Problem requirements - Copy every line from the data below in which the string "none" can be found.

• • • • •

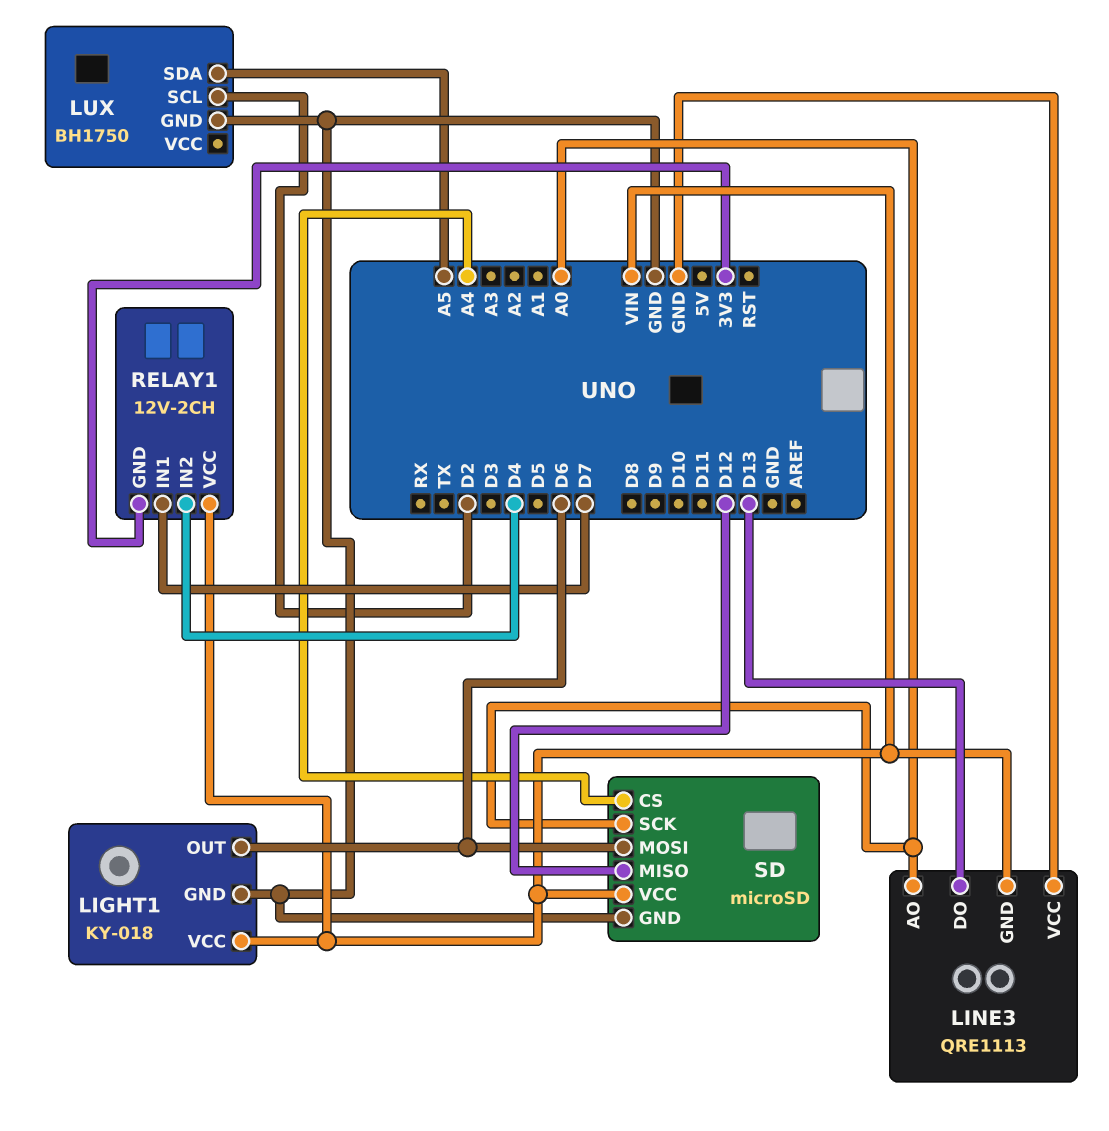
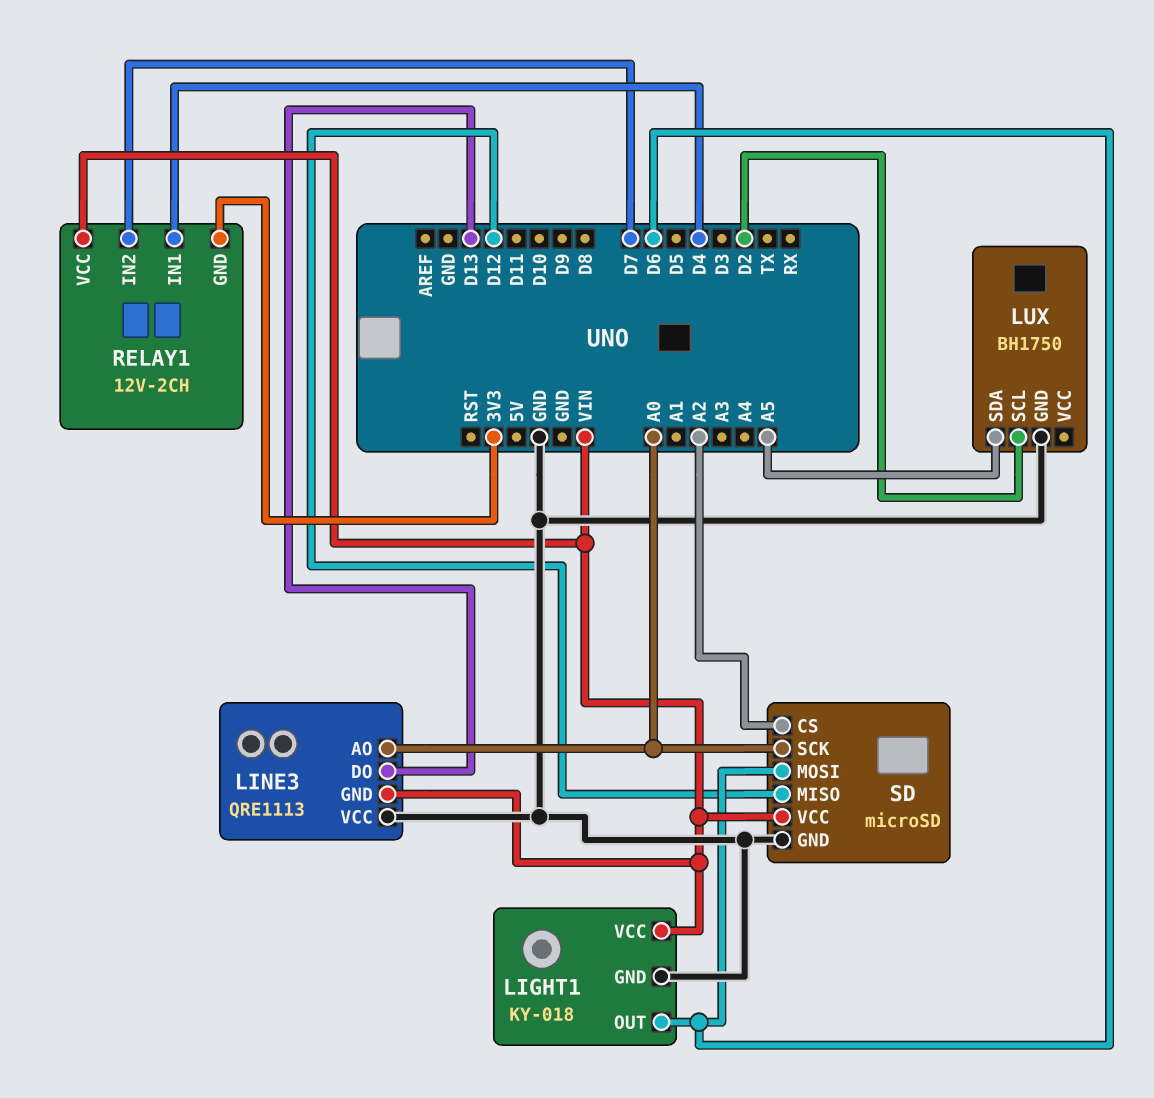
RELAY1 pin IN1: D7 -> D4
RELAY1 pin IN2: D4 -> D7
SD pin CS: A4 -> A2

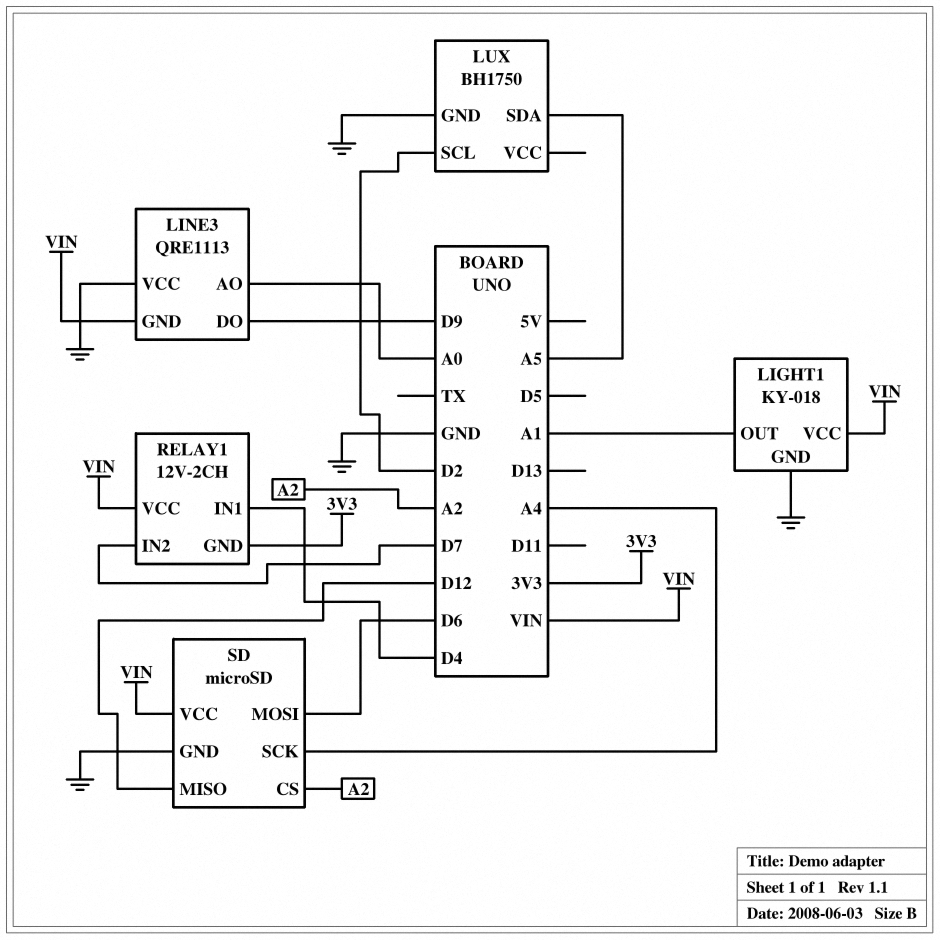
LIGHT1 pin OUT: D6 -> A1
LINE3 pin DO: D13 -> D9
SD pin SCK: A0 -> A4

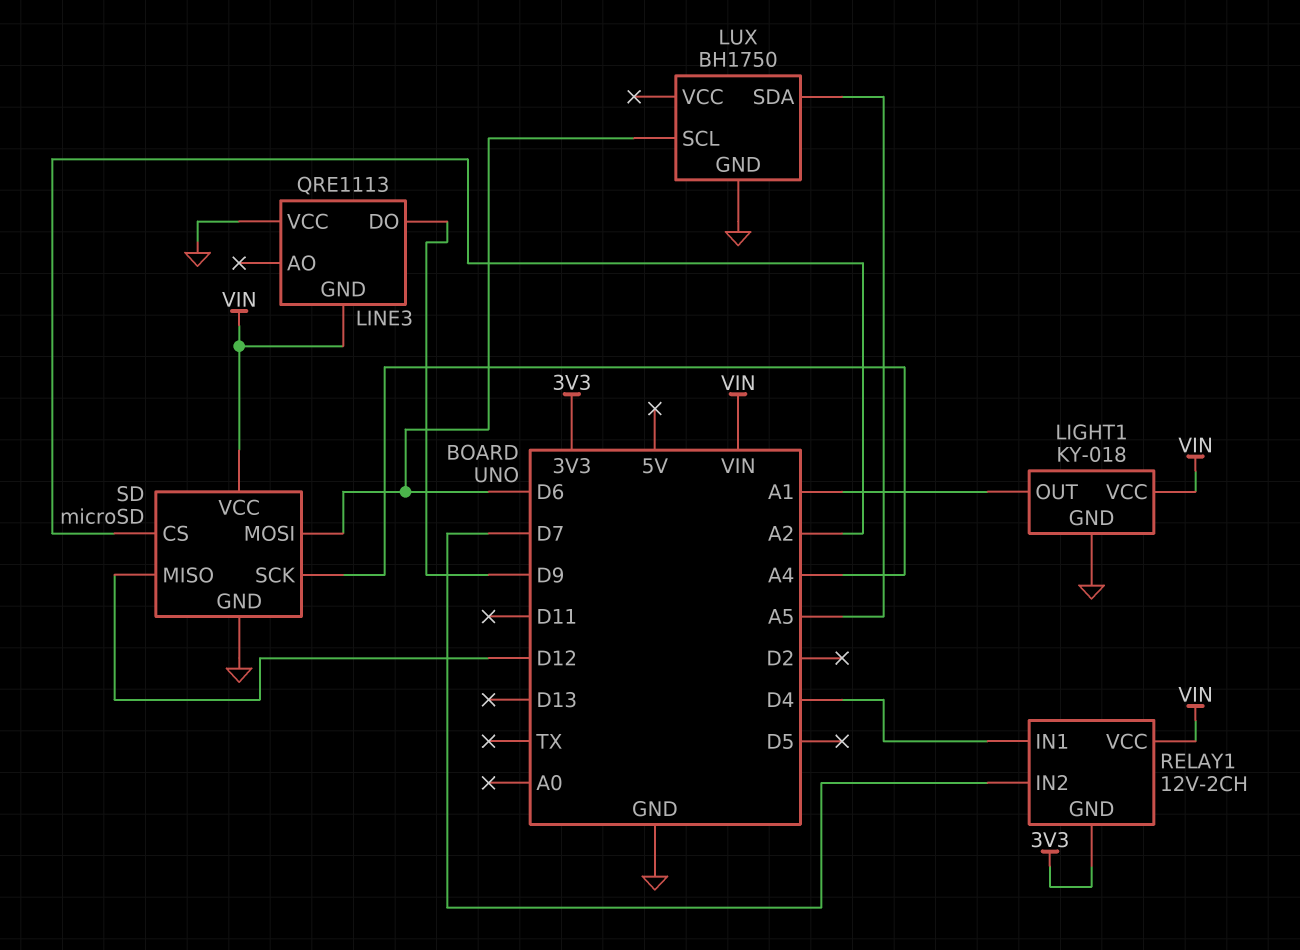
LINE3 pin AO: A0 -> none
LUX pin SCL: D2 -> D6

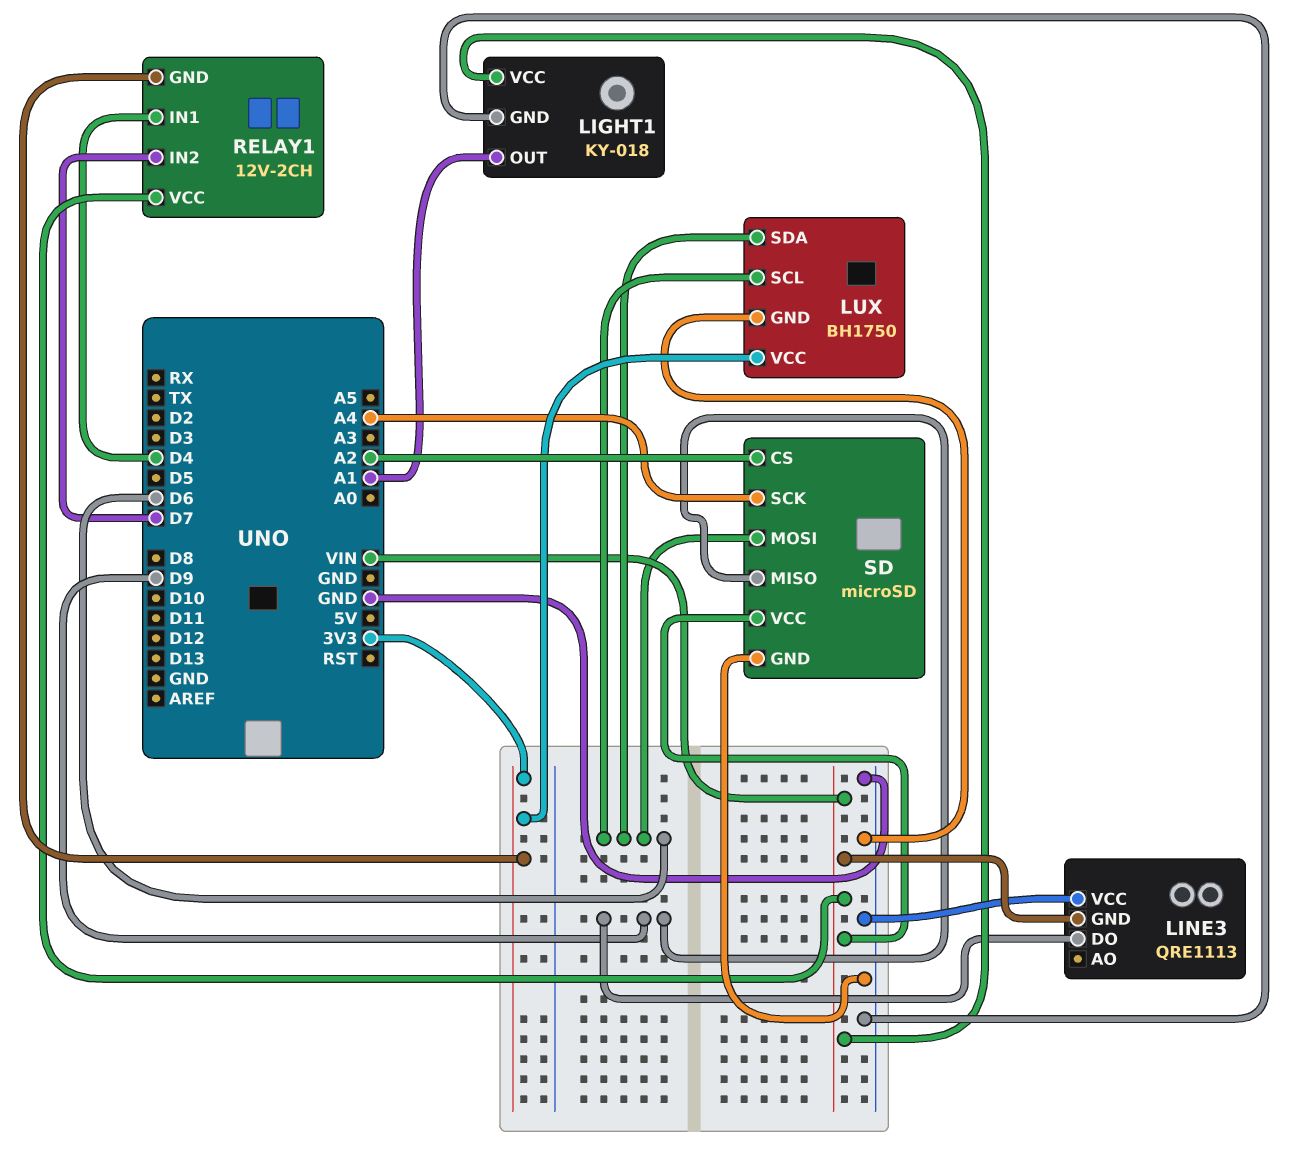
LUX pin SDA: A5 -> D6
LUX pin VCC: none -> 3V3
SD pin MISO: D12 -> D9

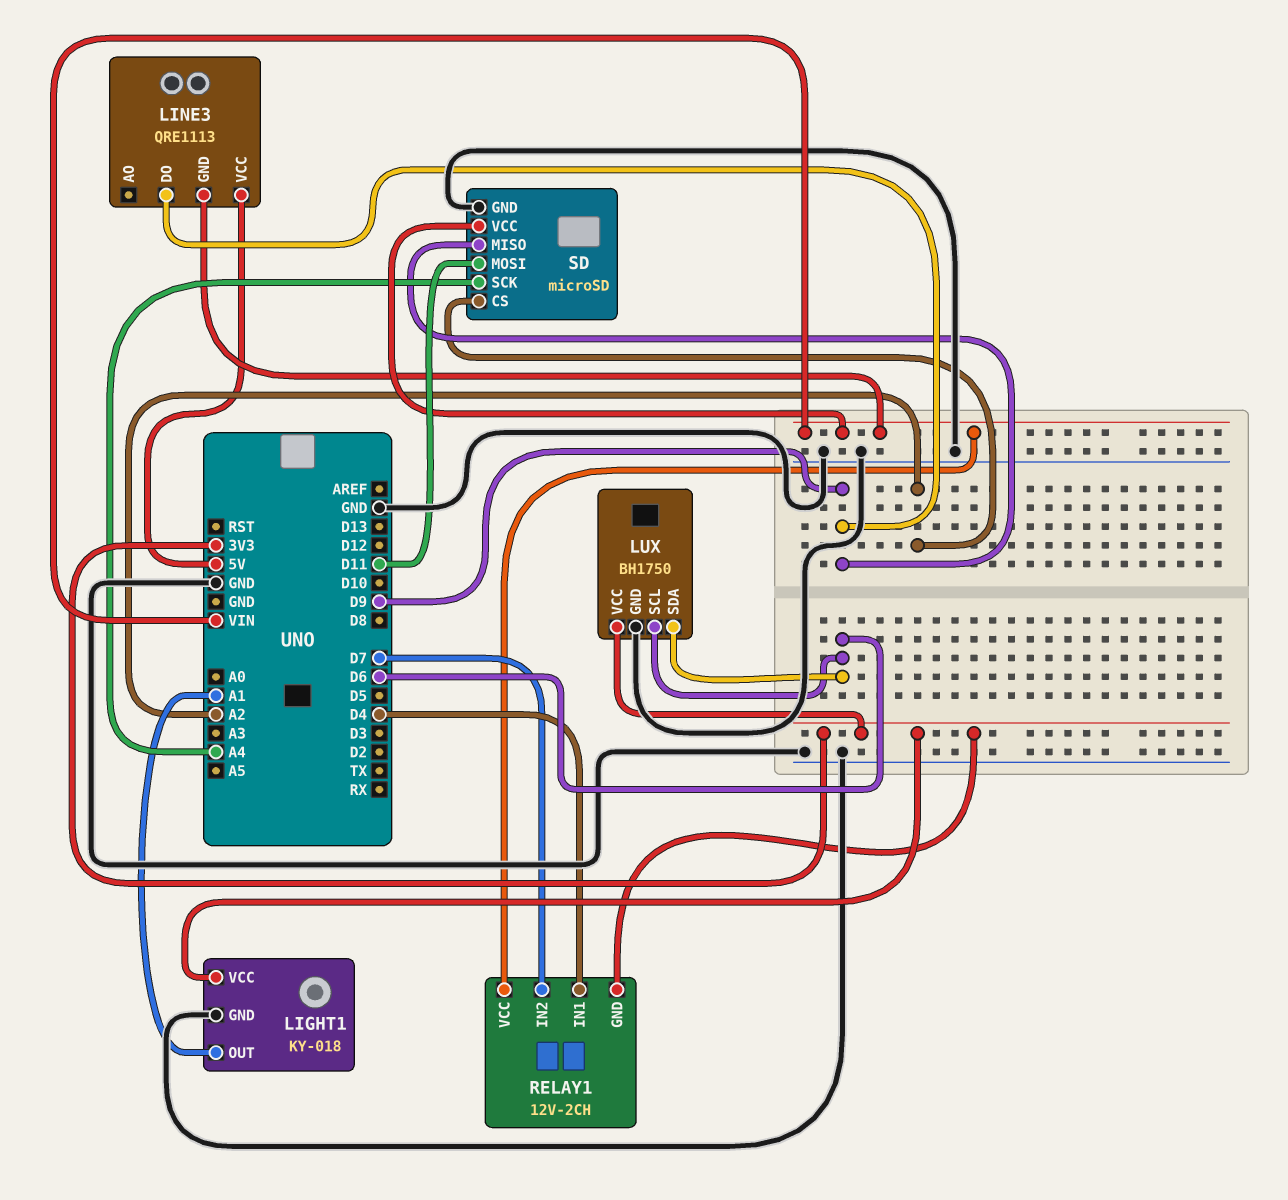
LIGHT1 pin VCC: VIN -> 3V3
LINE3 pin VCC: GND -> 5V
SD pin MOSI: D6 -> D11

• • • • •

Response to the exercise -
LINE3 pin AO: A0 -> none
LUX pin VCC: none -> 3V3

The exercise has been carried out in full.